Exercise aim.
Without any pictures, print the lines below from the one that has "none -> blue 1x2 plate [362,361,495,470]" through the one that has "none -> blue 1x2 plate [166,253,294,356]", exactly and nothing else.

Collected data entries:

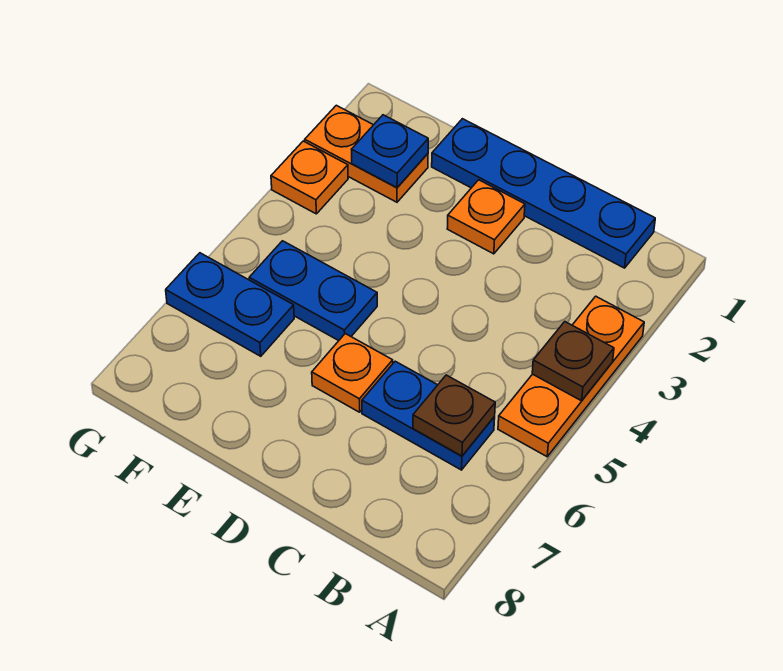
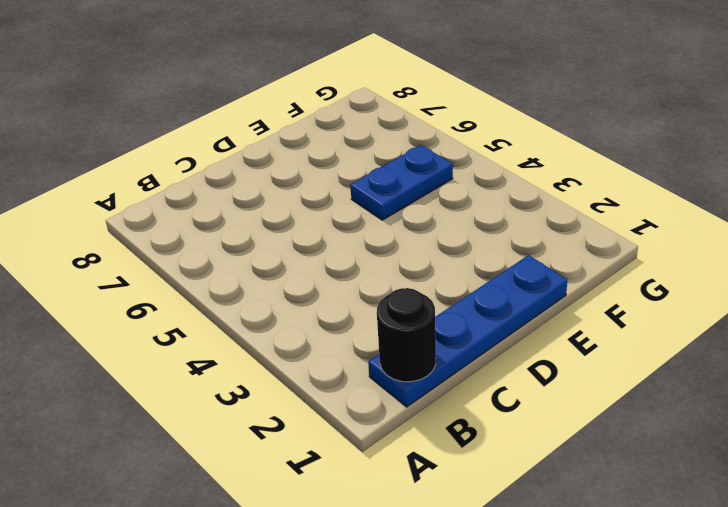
black 1x1 round brick [377,288,436,382] -> none
none -> orange 1x3 plate [498,296,644,457]
none -> blue 1x2 plate [362,361,495,470]
none -> orange 1x1 plate [447,180,525,254]

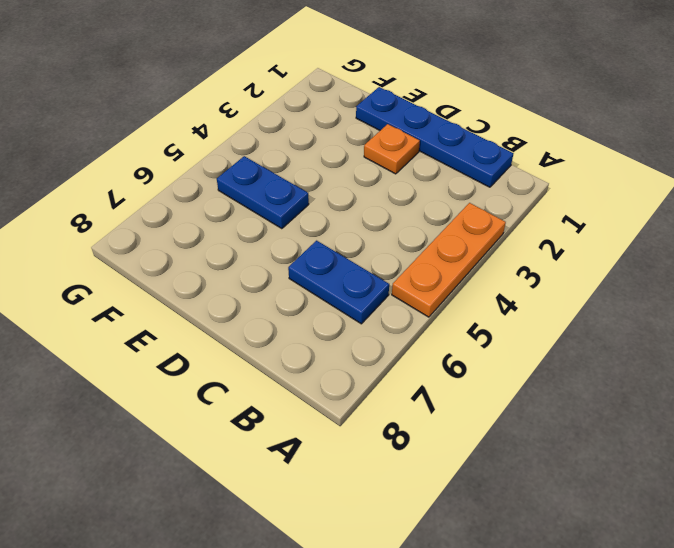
none -> orange 1x1 plate [312,334,393,412]
none -> orange 1x2 plate [305,105,428,202]
none -> blue 1x2 plate [166,253,294,356]

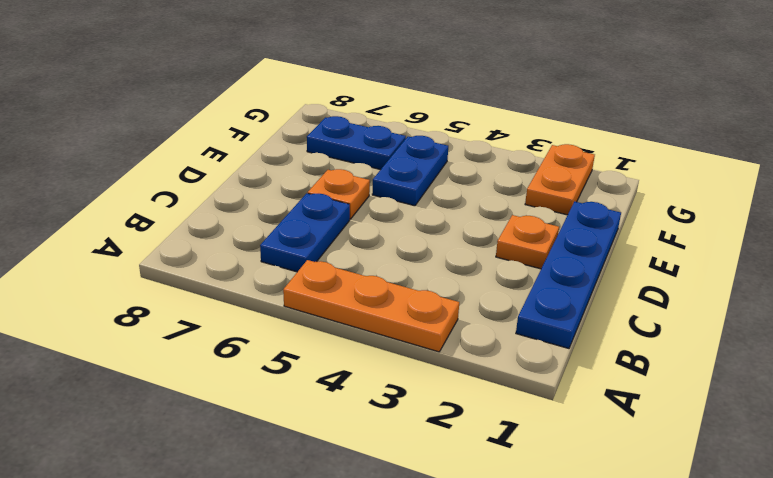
blue 1x2 plate [307,116,406,170] -> blue 1x2 plate turned to [166,253,294,356]
none -> orange 1x1 plate [271,141,348,214]
none -> brown 1x1 plate [532,322,614,401]
none -> brown 1x1 plate [413,375,495,456]

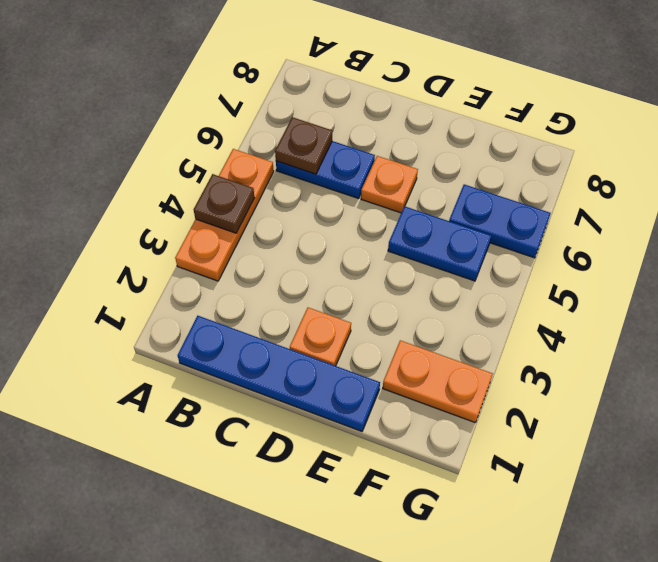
none -> orange 1x1 plate [271,141,348,214]
none -> blue 1x1 plate [352,115,428,187]

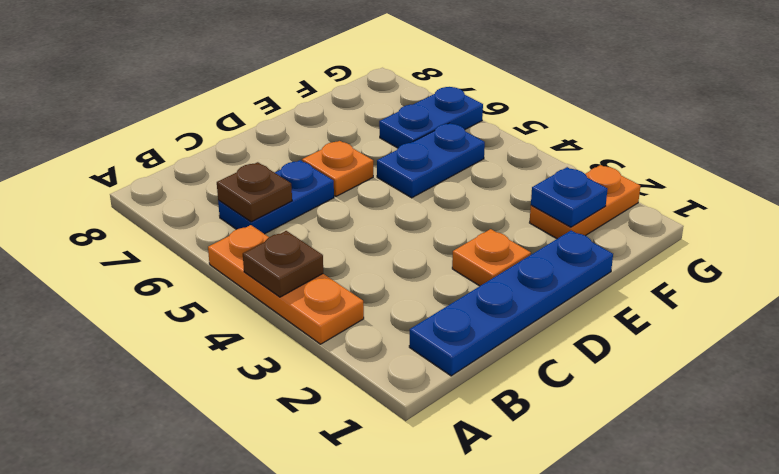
none -> orange 1x1 plate [271,141,348,214]

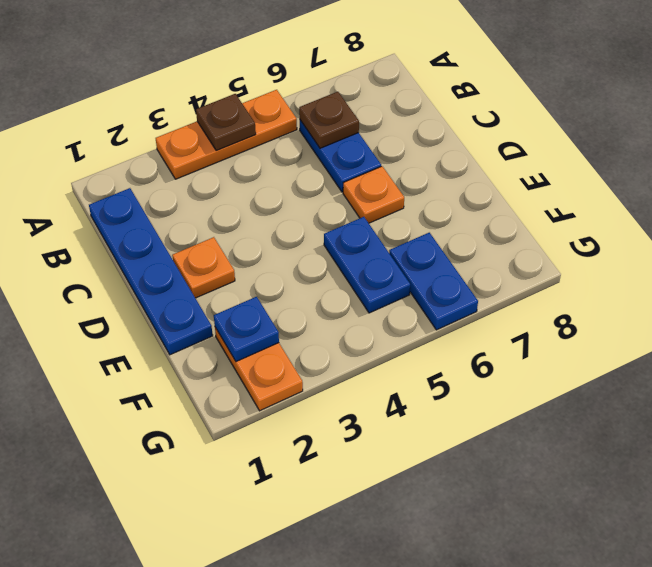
none -> orange 1x1 plate [271,141,348,214]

Written response.
none -> blue 1x2 plate [362,361,495,470]
none -> orange 1x1 plate [447,180,525,254]

none -> orange 1x1 plate [312,334,393,412]
none -> orange 1x2 plate [305,105,428,202]
none -> blue 1x2 plate [166,253,294,356]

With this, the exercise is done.